┌─ Exercise data

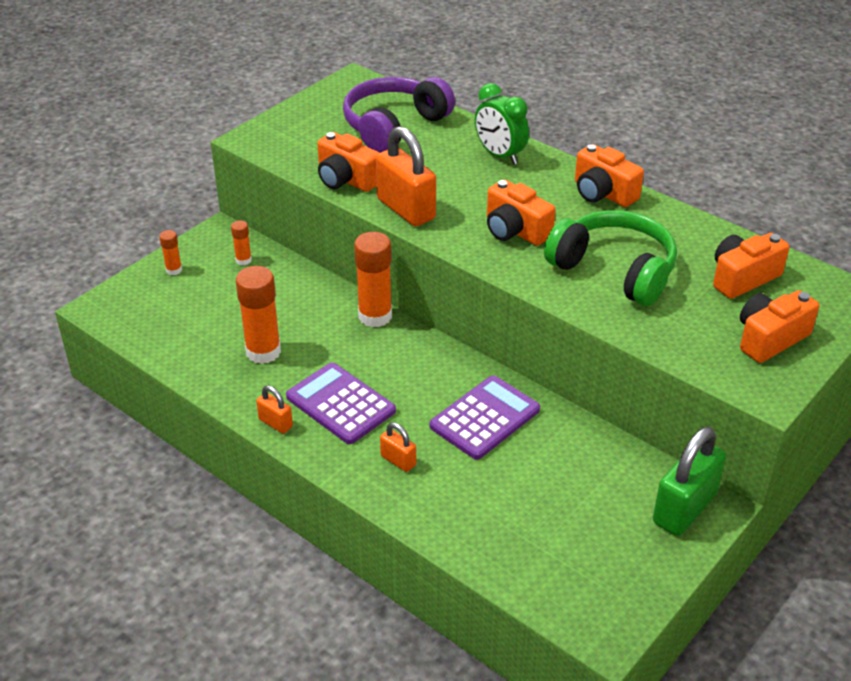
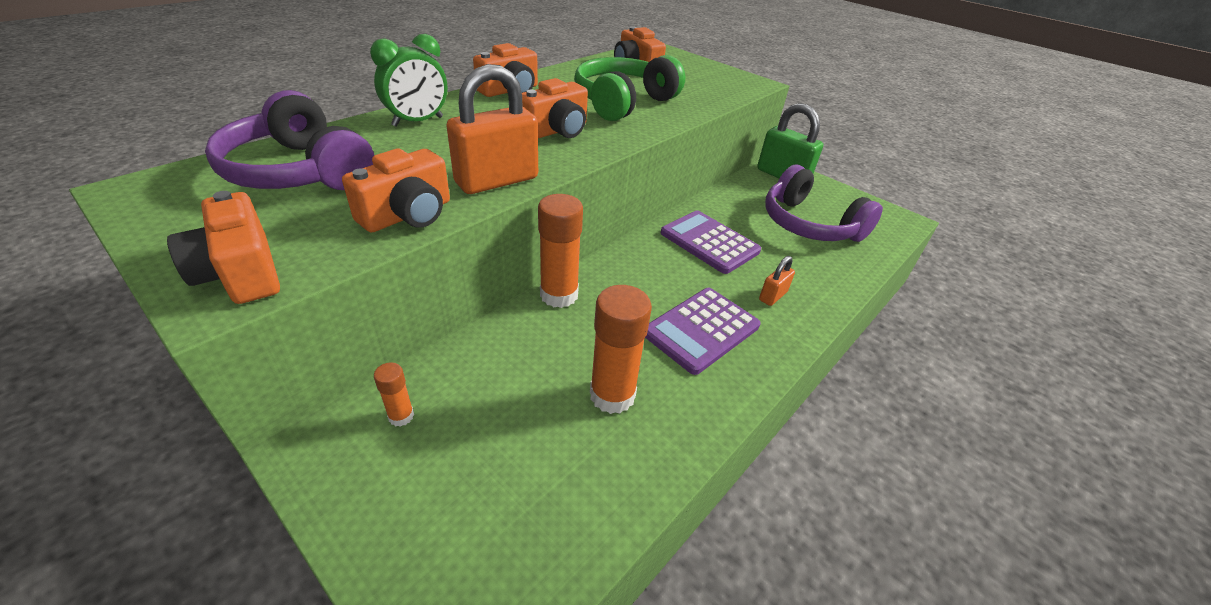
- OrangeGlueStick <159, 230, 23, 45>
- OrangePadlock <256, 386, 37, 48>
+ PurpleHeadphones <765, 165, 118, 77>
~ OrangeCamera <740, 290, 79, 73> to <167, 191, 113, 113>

└─

## Exercise description
Exact copy, pictures removed: set down the whole listing above.

## Completed task
- OrangeGlueStick <159, 230, 23, 45>
- OrangePadlock <256, 386, 37, 48>
+ PurpleHeadphones <765, 165, 118, 77>
~ OrangeCamera <740, 290, 79, 73> to <167, 191, 113, 113>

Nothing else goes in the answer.